== The data

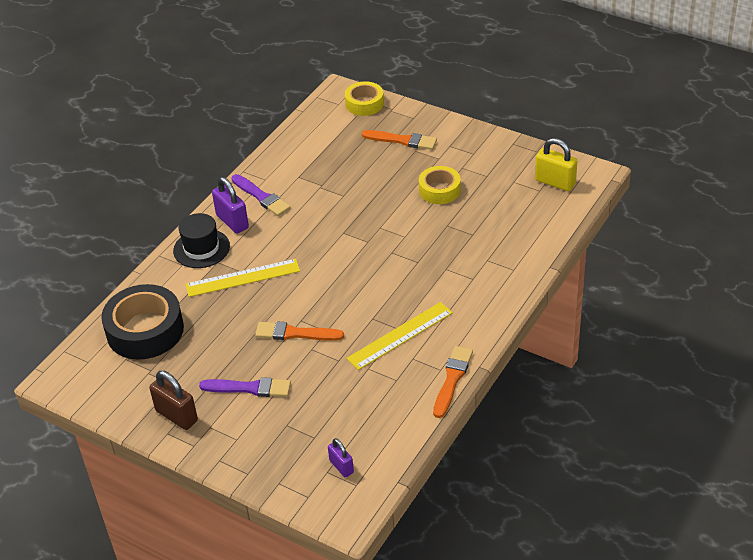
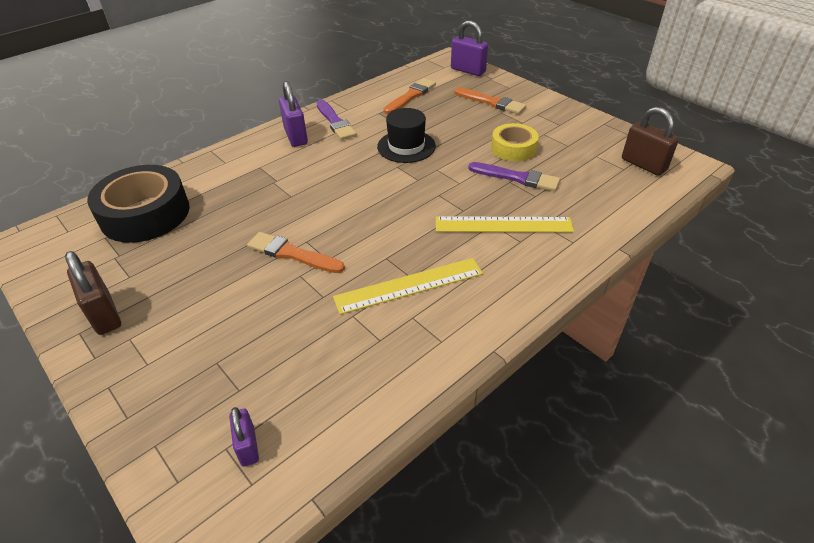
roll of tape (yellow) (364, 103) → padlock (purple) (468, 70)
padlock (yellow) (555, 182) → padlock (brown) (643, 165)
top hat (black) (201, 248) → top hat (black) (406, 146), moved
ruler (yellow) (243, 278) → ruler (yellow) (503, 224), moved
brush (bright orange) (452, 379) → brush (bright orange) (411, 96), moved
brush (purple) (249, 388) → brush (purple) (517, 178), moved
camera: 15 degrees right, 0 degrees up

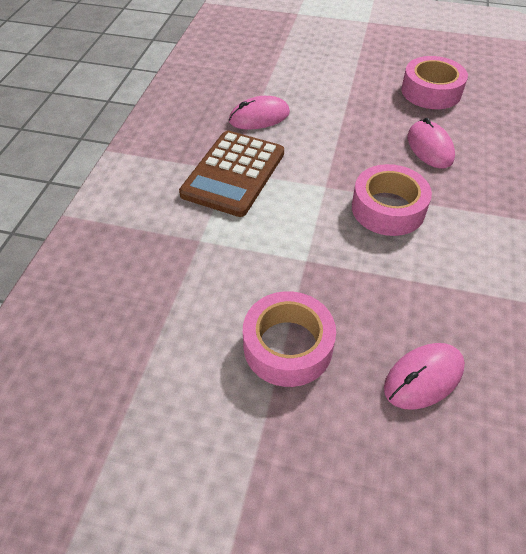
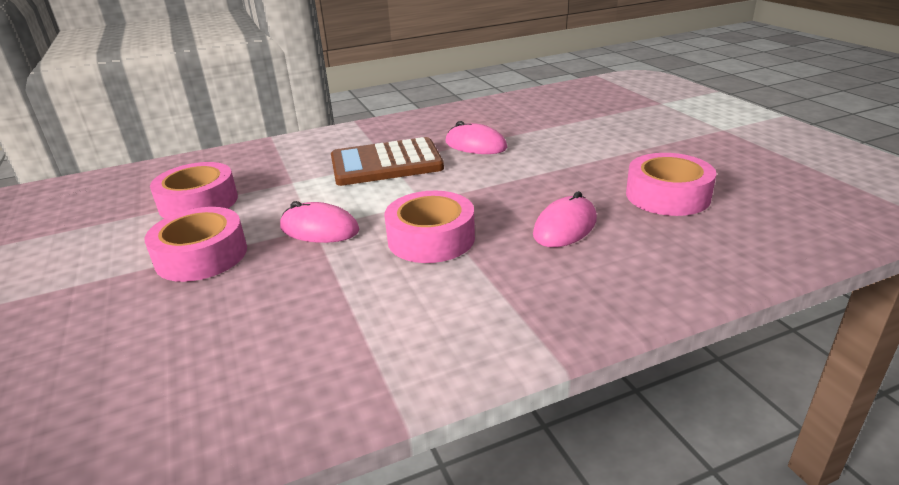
mouse (rosy) (423, 377) → mouse (rosy) (319, 229), moved
- → roll of tape (rosy) (198, 202)
camera: 55 degrees right, 20 degrees down

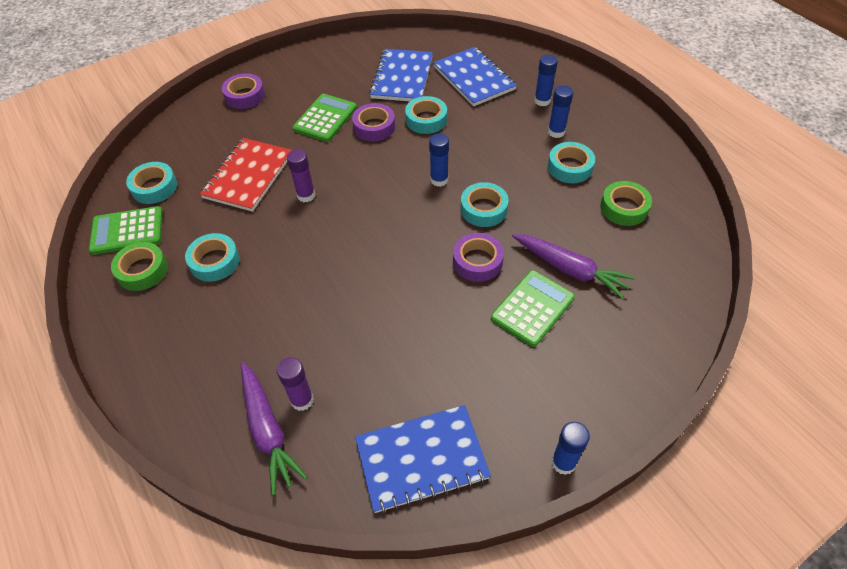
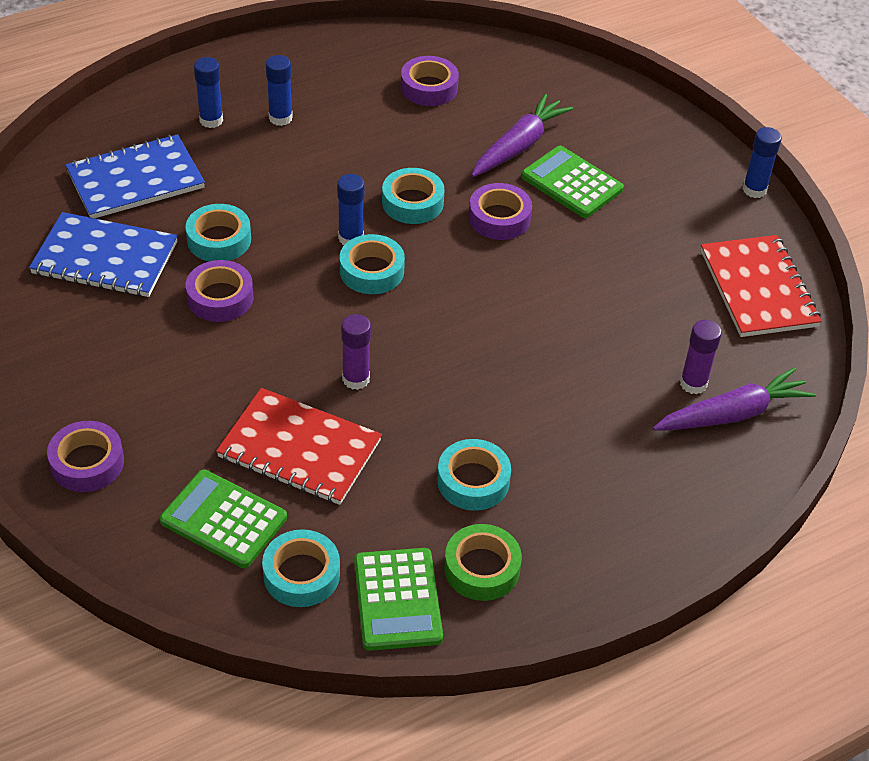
calculator (green) (325, 118) → calculator (green) (223, 519), moved
roll of tape (turquoise) (570, 167) → roll of tape (turquoise) (372, 271), moved
roll of tape (green) (624, 208) → roll of tape (purple) (429, 87)
exercise book (blue) (421, 459) → exercise book (crimson) (758, 288)
camera: 90 degrees left, 5 degrees down

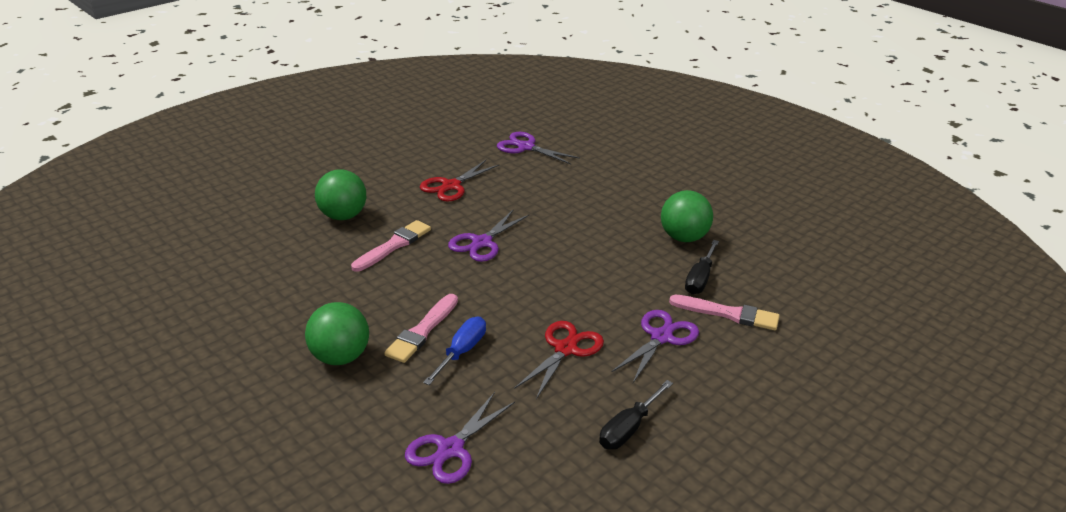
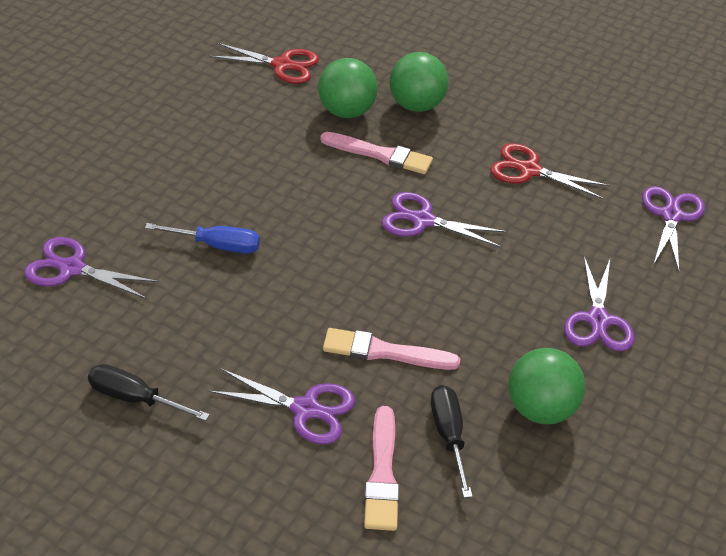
flat screwdriver (black) (700, 278) → flat screwdriver (black) (449, 437), 75 degrees clockwise
brush (rosy) (422, 331) → brush (rosy) (384, 352), moved
ball (green) (340, 357) → ball (green) (346, 112), moved
shears (crimson) (565, 349) → shears (crimson) (282, 65), moved
- → shears (purple) (598, 320)
camera: 70 degrees right, 10 degrees up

====

● What to do
Copy all lines above where "padlock" is present.

● Response to the task
roll of tape (yellow) (364, 103) → padlock (purple) (468, 70)
padlock (yellow) (555, 182) → padlock (brown) (643, 165)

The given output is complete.